- SUPPLIED INFORMATION
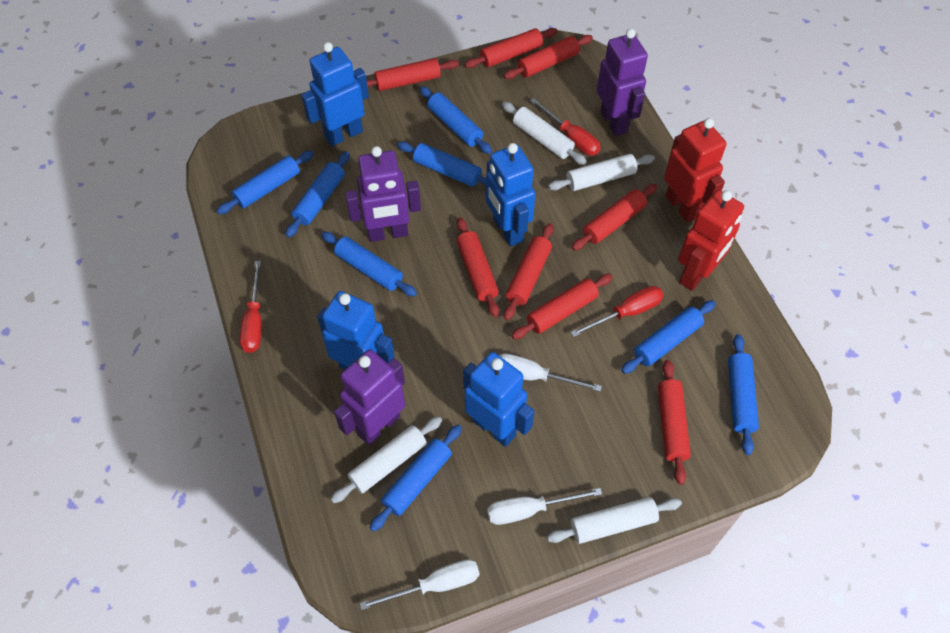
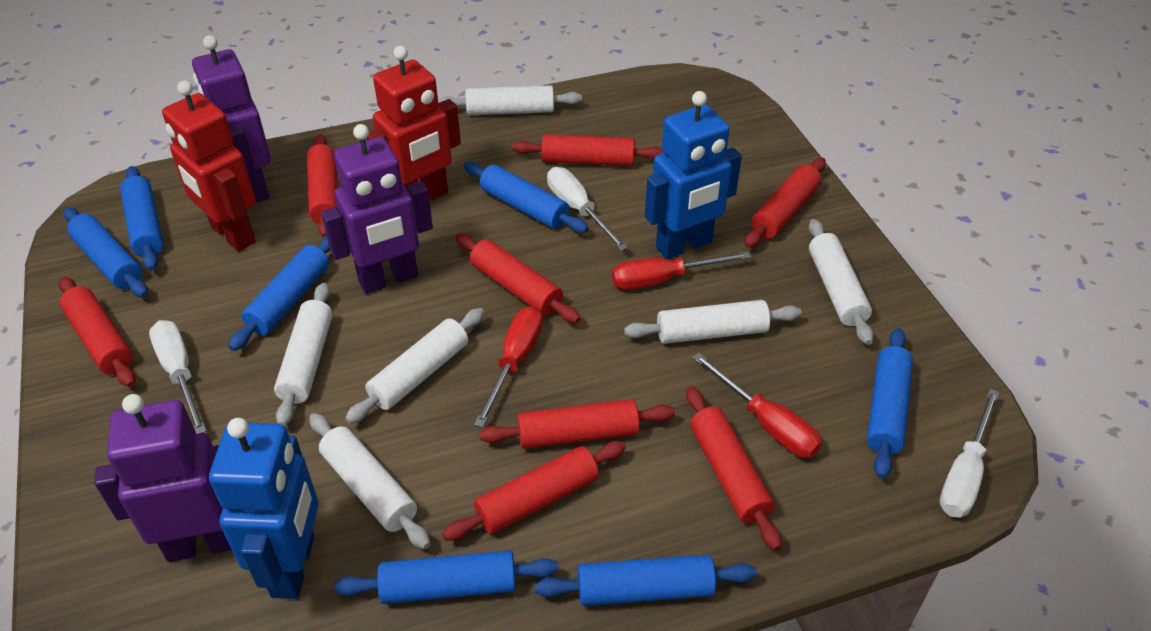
blue robot: 4 -> 2
blue rolling pin: 8 -> 7
white rolling pin: 4 -> 6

- TASK GOAL
Set the preceding data down again word for word, omitting images.

- WRITTEN REPLY
blue robot: 4 -> 2
blue rolling pin: 8 -> 7
white rolling pin: 4 -> 6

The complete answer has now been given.